Items listed in a dataset
::::

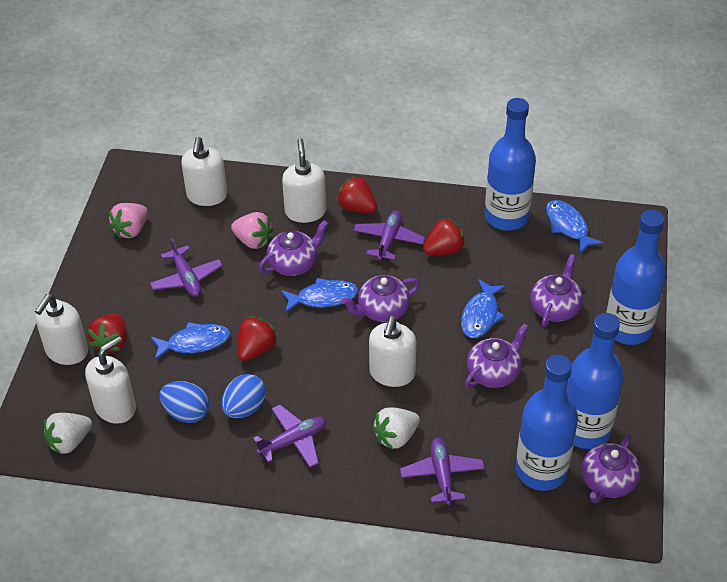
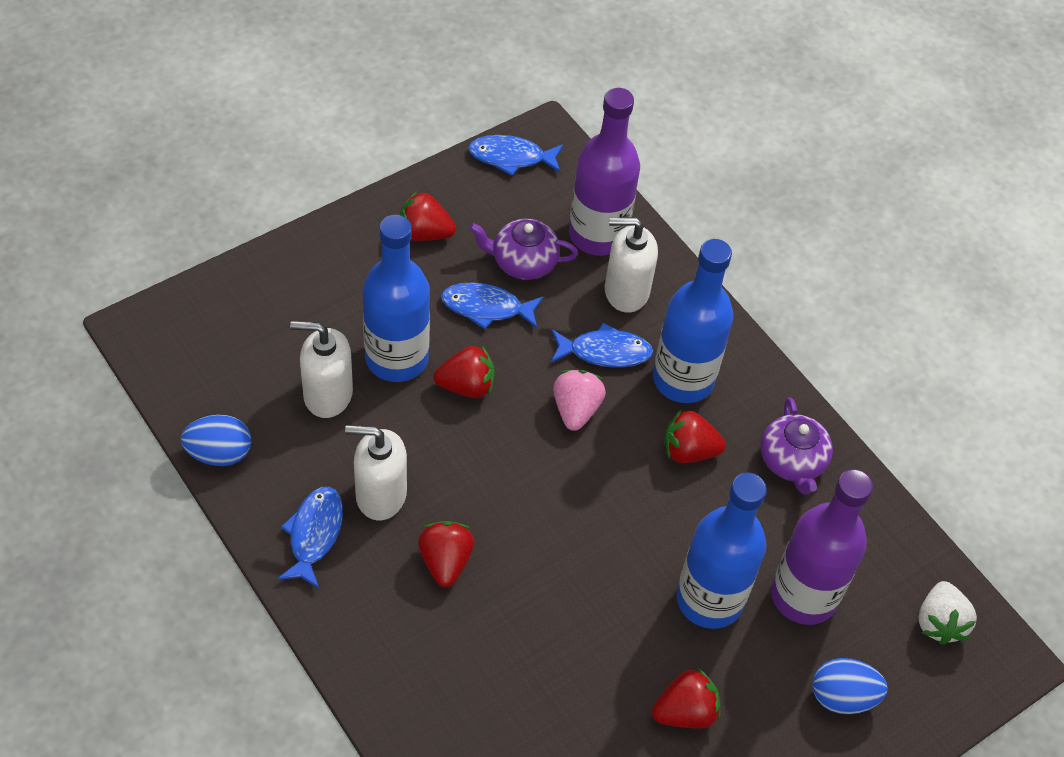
blue bottle: 4 -> 3
pink strawberry: 2 -> 1
purple bottle: 0 -> 2
purple plane: 4 -> 0
purple teapot: 5 -> 2
red strawberry: 4 -> 5
white soap dispenser: 5 -> 3
white strawberry: 2 -> 1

::::

* **Exercise instructions**: In the copy, include every line of the entries above exactly and none of the pictures.

* **Answer section**:
blue bottle: 4 -> 3
pink strawberry: 2 -> 1
purple bottle: 0 -> 2
purple plane: 4 -> 0
purple teapot: 5 -> 2
red strawberry: 4 -> 5
white soap dispenser: 5 -> 3
white strawberry: 2 -> 1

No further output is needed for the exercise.